§ **Problem requirements**: Output only the lines that run from the one with "R4: none -> 1.5k (N_3, N_11)" to the final line of the material, exactly as they are written.

§ **Data provided**:
'''

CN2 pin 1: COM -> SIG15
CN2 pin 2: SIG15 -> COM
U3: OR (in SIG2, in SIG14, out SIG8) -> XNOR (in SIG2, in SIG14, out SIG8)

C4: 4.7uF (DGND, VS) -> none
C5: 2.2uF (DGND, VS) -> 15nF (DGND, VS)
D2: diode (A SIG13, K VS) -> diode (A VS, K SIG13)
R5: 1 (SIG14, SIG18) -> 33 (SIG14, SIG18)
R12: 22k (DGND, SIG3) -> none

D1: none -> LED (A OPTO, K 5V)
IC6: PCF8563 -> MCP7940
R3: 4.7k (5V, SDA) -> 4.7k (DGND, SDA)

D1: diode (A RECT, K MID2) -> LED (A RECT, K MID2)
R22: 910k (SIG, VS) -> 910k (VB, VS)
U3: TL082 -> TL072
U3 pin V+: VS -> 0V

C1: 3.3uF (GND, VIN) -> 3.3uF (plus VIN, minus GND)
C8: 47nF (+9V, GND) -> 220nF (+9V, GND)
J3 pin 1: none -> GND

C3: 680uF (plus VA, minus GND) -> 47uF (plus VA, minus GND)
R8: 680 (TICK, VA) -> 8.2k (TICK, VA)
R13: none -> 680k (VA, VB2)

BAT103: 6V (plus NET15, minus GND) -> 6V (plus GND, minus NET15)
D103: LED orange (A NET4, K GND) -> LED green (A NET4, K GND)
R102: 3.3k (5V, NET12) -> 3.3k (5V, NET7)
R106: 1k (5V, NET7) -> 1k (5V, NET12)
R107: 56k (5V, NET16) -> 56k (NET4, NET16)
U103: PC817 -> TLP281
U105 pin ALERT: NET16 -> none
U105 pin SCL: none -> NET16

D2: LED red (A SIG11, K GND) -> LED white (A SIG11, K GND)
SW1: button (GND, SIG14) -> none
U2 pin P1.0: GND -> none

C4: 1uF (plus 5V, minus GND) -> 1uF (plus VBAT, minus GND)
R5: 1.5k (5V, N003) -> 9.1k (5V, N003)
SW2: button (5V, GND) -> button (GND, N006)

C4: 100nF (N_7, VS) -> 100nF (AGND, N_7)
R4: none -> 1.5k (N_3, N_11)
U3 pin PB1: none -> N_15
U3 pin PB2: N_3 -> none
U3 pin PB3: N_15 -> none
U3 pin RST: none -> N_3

'''

§ **Problem solution**:
R4: none -> 1.5k (N_3, N_11)
U3 pin PB1: none -> N_15
U3 pin PB2: N_3 -> none
U3 pin PB3: N_15 -> none
U3 pin RST: none -> N_3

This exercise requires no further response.